START RECORDS FOR THIS EXERCISE

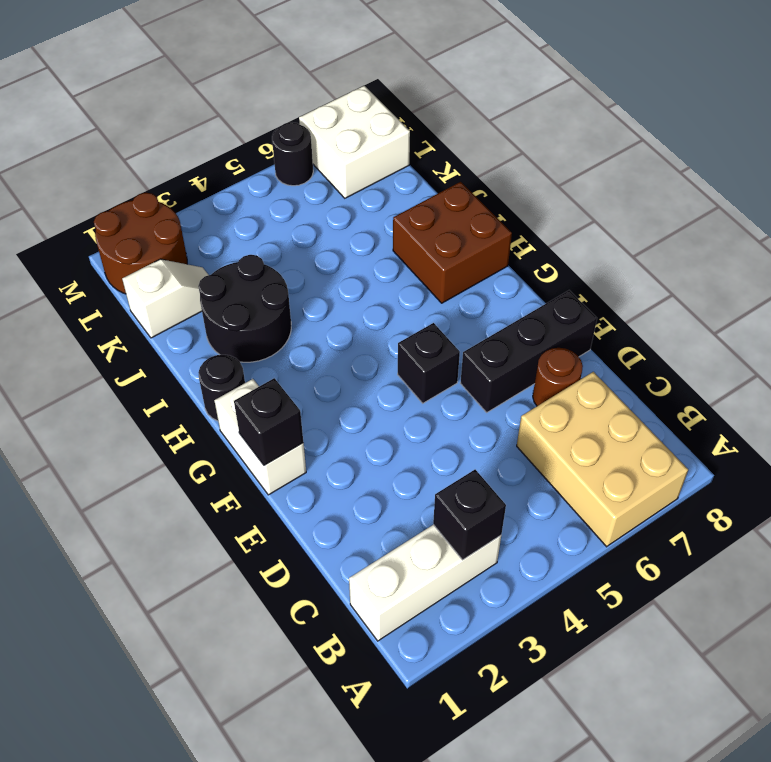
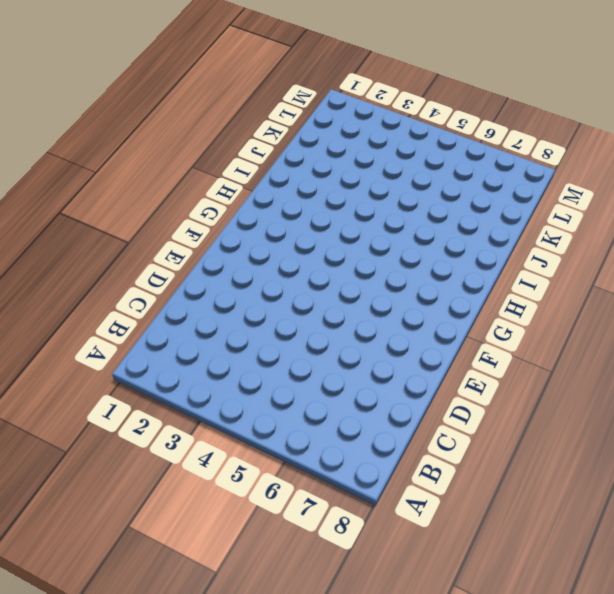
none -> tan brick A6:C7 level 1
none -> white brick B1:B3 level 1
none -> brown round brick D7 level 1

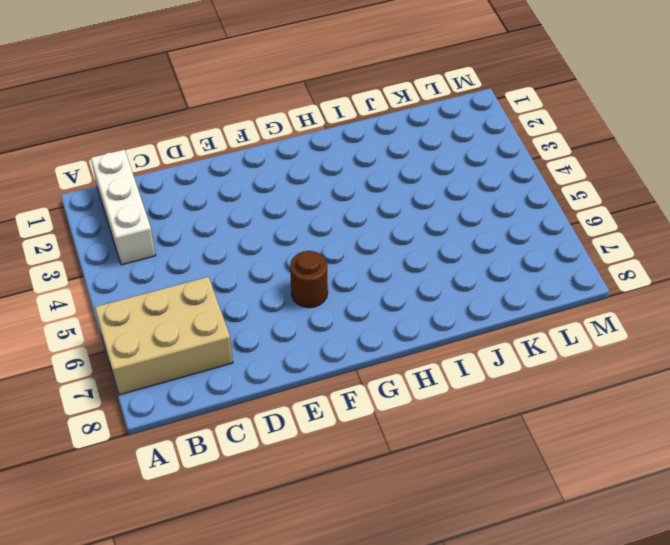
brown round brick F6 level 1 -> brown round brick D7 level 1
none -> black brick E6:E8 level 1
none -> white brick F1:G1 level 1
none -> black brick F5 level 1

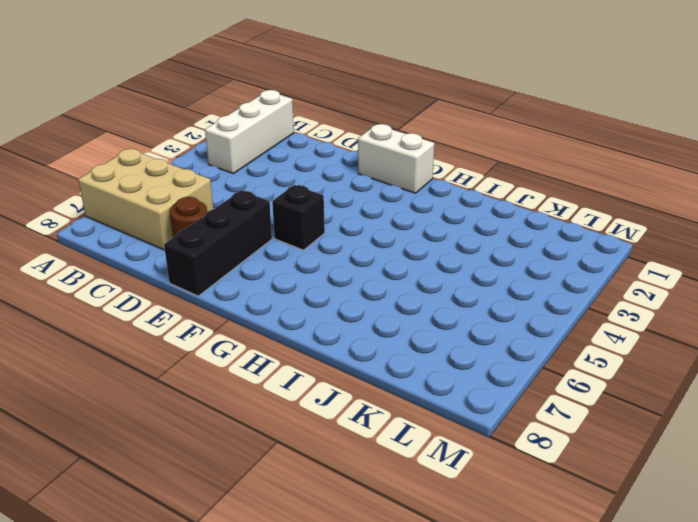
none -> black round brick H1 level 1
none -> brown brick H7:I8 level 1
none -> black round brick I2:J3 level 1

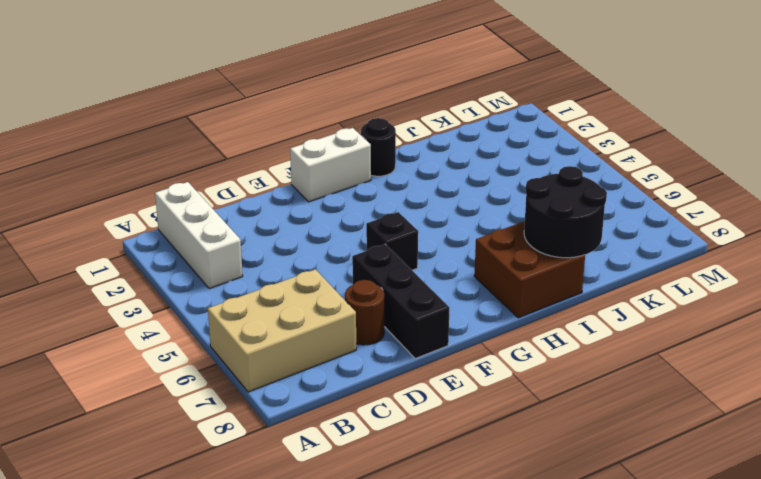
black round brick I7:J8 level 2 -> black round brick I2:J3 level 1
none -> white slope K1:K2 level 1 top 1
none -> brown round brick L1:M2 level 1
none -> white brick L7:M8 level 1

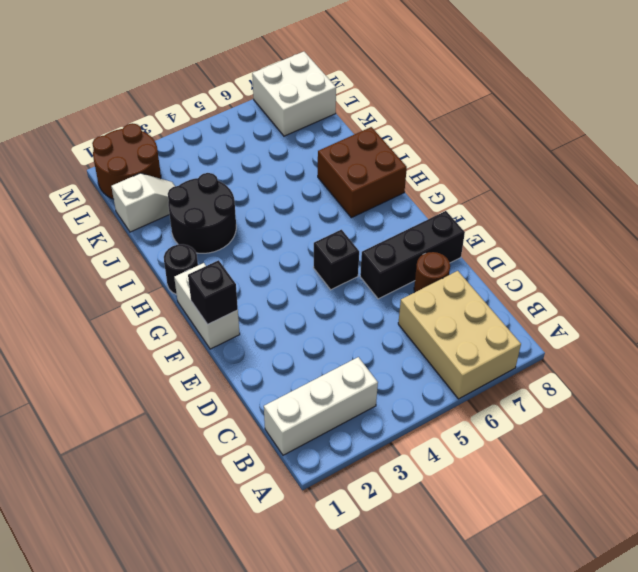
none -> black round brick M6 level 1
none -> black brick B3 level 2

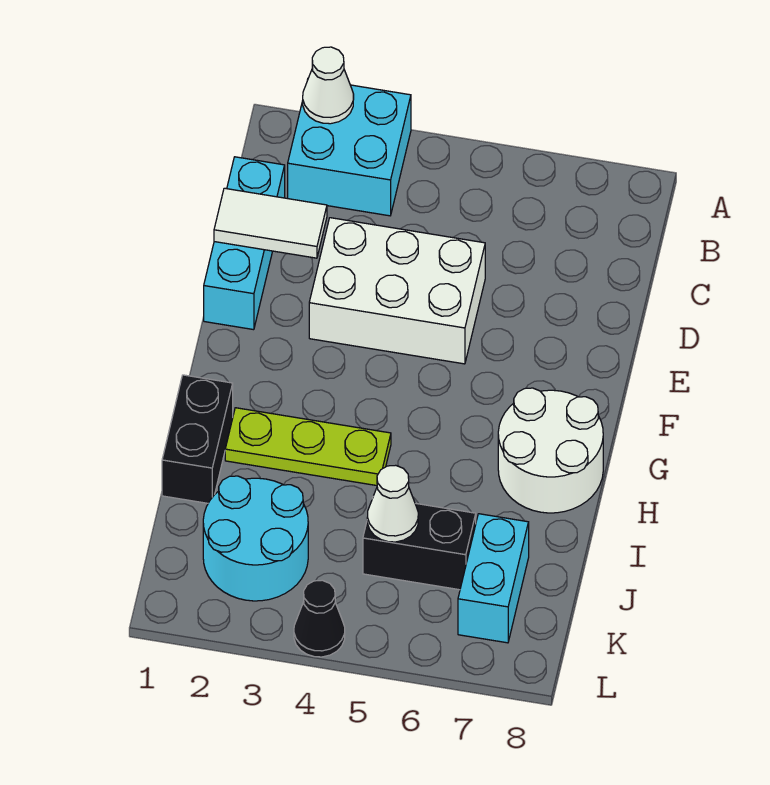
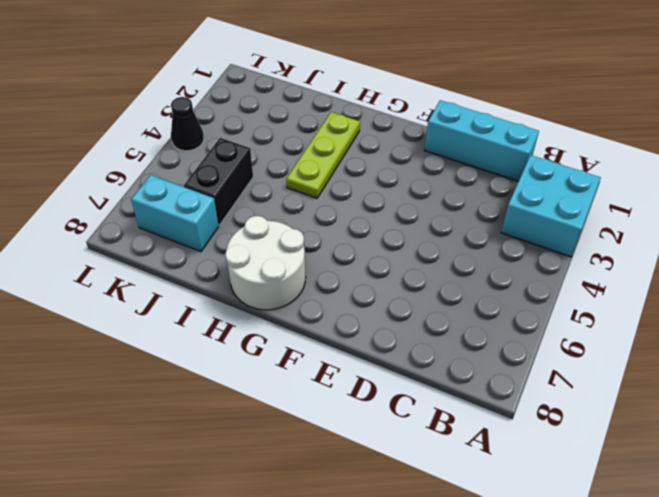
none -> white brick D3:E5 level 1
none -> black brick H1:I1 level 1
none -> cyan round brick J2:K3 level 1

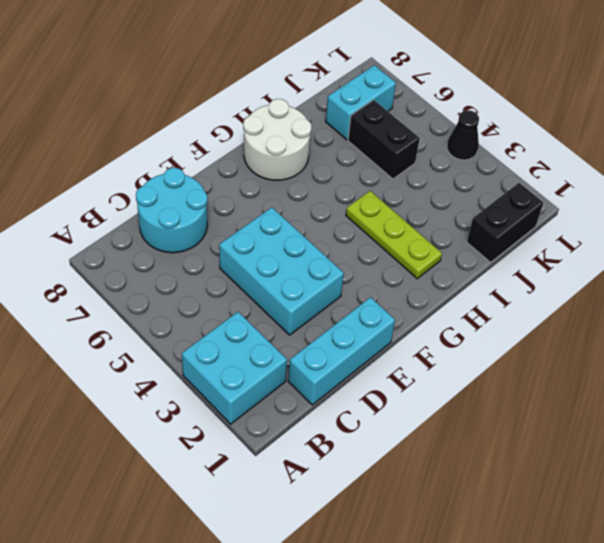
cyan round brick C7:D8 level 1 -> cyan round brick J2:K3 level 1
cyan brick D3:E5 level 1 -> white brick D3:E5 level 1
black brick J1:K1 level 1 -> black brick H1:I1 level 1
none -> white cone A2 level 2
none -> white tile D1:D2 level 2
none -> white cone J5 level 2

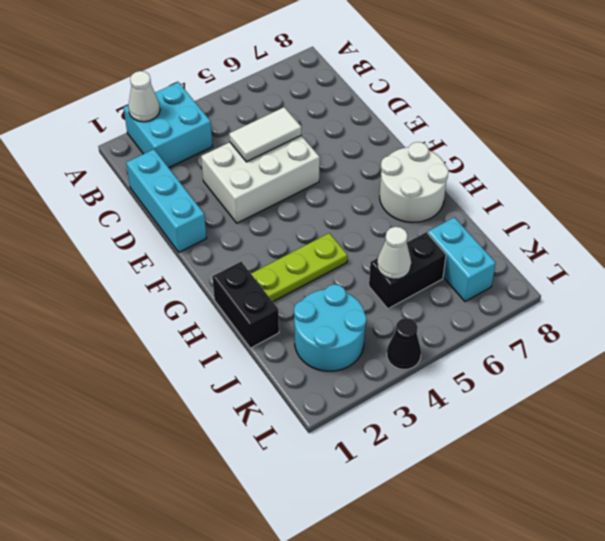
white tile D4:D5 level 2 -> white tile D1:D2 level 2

END RECORDS FOR THIS EXERCISE

DIRECTIONS FOR THIS TASK: Please retype the records above exactly, but leave out any pictures.

SOLUTION TO THIS PROBLEM:
none -> tan brick A6:C7 level 1
none -> white brick B1:B3 level 1
none -> brown round brick D7 level 1

brown round brick F6 level 1 -> brown round brick D7 level 1
none -> black brick E6:E8 level 1
none -> white brick F1:G1 level 1
none -> black brick F5 level 1

none -> black round brick H1 level 1
none -> brown brick H7:I8 level 1
none -> black round brick I2:J3 level 1

black round brick I7:J8 level 2 -> black round brick I2:J3 level 1
none -> white slope K1:K2 level 1 top 1
none -> brown round brick L1:M2 level 1
none -> white brick L7:M8 level 1

none -> black round brick M6 level 1
none -> black brick B3 level 2

none -> white brick D3:E5 level 1
none -> black brick H1:I1 level 1
none -> cyan round brick J2:K3 level 1

cyan round brick C7:D8 level 1 -> cyan round brick J2:K3 level 1
cyan brick D3:E5 level 1 -> white brick D3:E5 level 1
black brick J1:K1 level 1 -> black brick H1:I1 level 1
none -> white cone A2 level 2
none -> white tile D1:D2 level 2
none -> white cone J5 level 2

white tile D4:D5 level 2 -> white tile D1:D2 level 2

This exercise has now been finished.